> _STUDY MATERIAL_
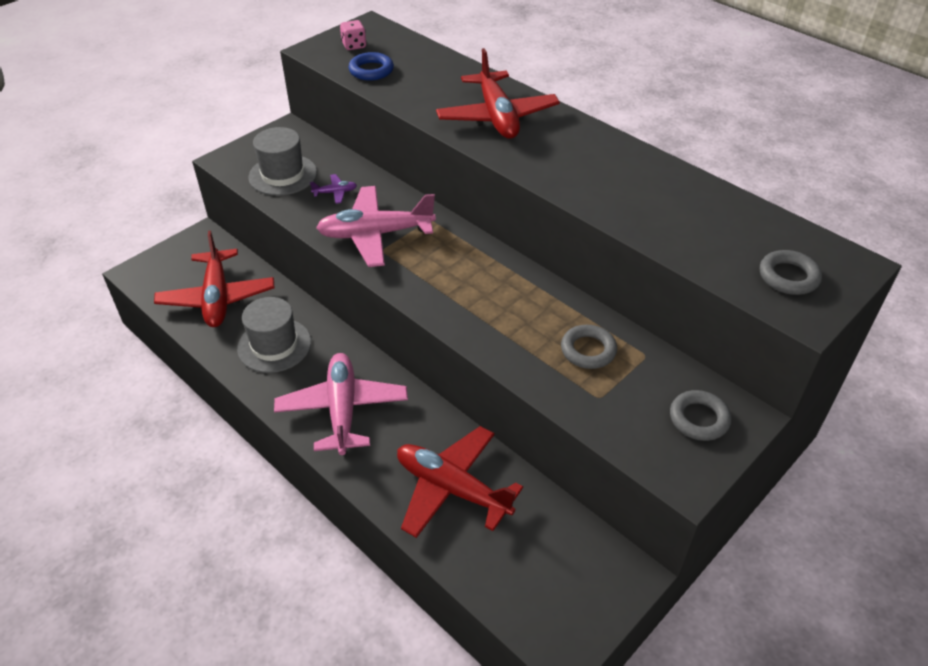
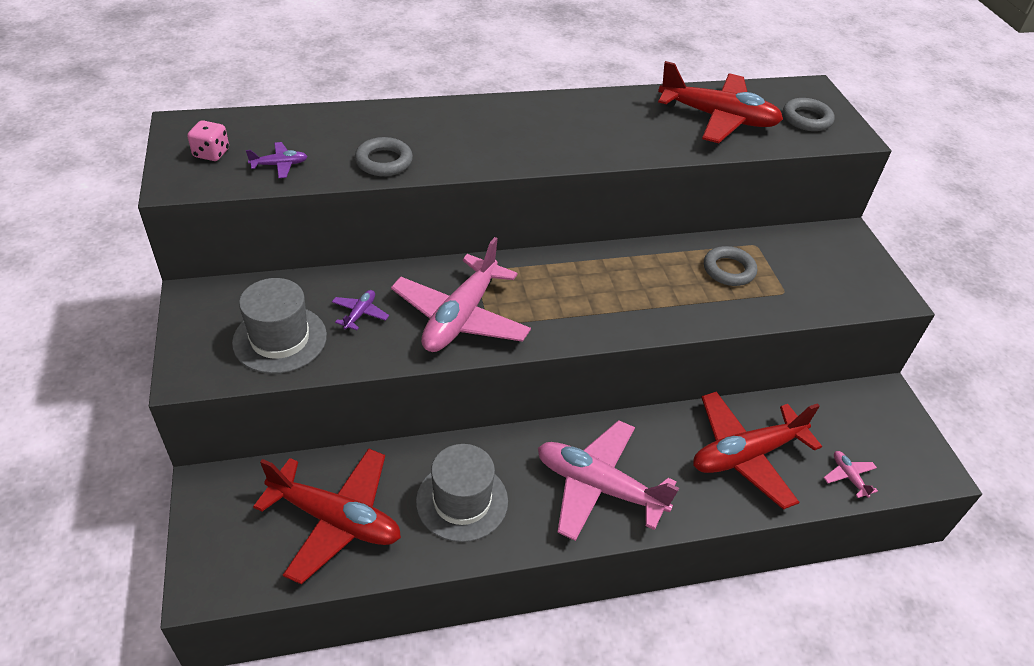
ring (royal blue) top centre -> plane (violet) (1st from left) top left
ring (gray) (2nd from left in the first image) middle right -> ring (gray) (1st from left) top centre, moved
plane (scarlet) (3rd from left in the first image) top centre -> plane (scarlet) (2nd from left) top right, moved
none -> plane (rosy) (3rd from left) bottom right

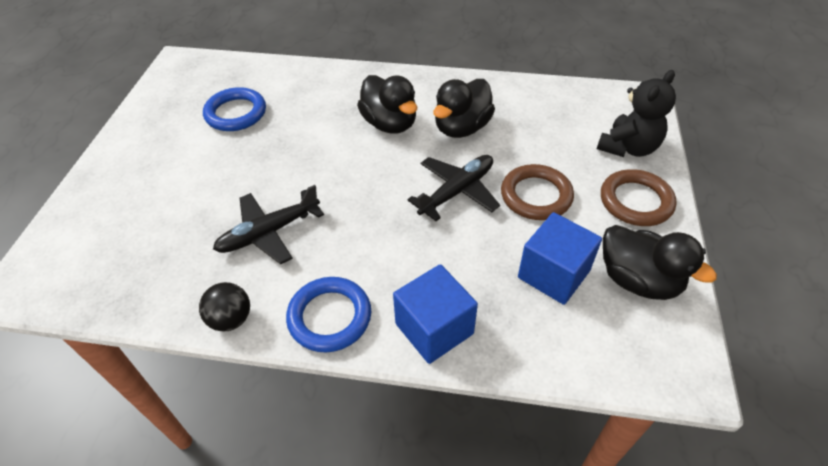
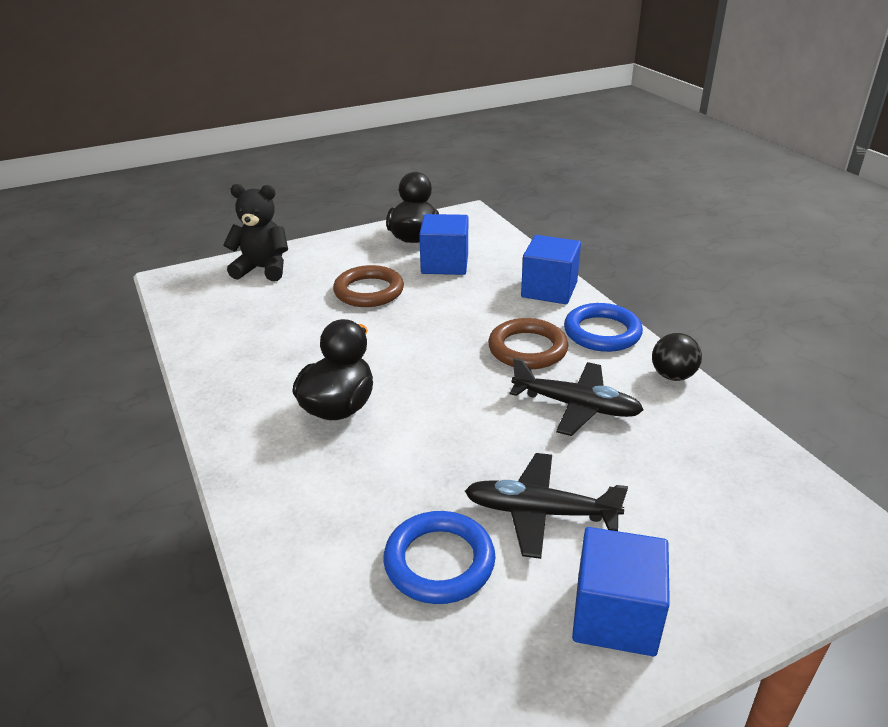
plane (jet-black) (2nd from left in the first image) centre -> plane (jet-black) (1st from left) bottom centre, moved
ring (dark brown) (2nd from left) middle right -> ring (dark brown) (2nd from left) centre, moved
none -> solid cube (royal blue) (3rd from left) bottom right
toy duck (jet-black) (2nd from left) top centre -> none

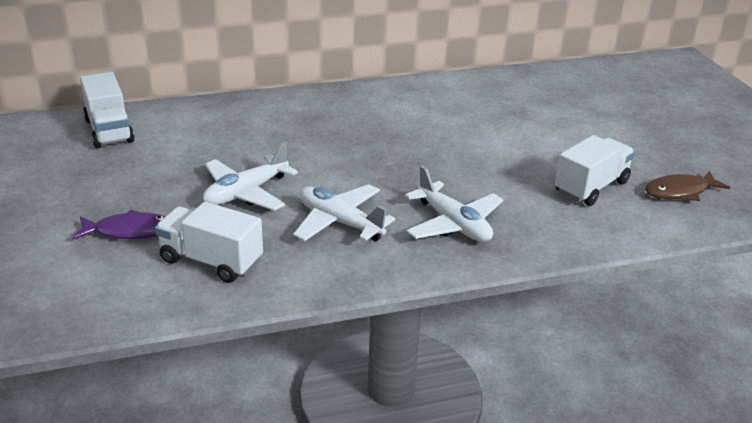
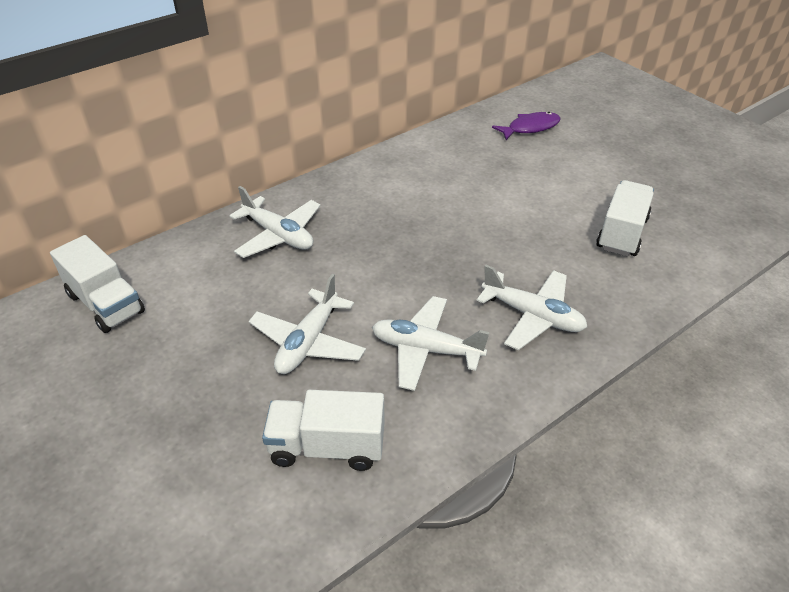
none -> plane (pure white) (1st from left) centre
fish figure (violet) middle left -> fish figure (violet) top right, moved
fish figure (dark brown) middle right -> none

> _WHAT YOU SHOULD DO_
In the transcription, every picture is to be excluded and the records above given again exactly.

> _ANSWER FOR THIS EXERCISE_
ring (royal blue) top centre -> plane (violet) (1st from left) top left
ring (gray) (2nd from left in the first image) middle right -> ring (gray) (1st from left) top centre, moved
plane (scarlet) (3rd from left in the first image) top centre -> plane (scarlet) (2nd from left) top right, moved
none -> plane (rosy) (3rd from left) bottom right

plane (jet-black) (2nd from left in the first image) centre -> plane (jet-black) (1st from left) bottom centre, moved
ring (dark brown) (2nd from left) middle right -> ring (dark brown) (2nd from left) centre, moved
none -> solid cube (royal blue) (3rd from left) bottom right
toy duck (jet-black) (2nd from left) top centre -> none

none -> plane (pure white) (1st from left) centre
fish figure (violet) middle left -> fish figure (violet) top right, moved
fish figure (dark brown) middle right -> none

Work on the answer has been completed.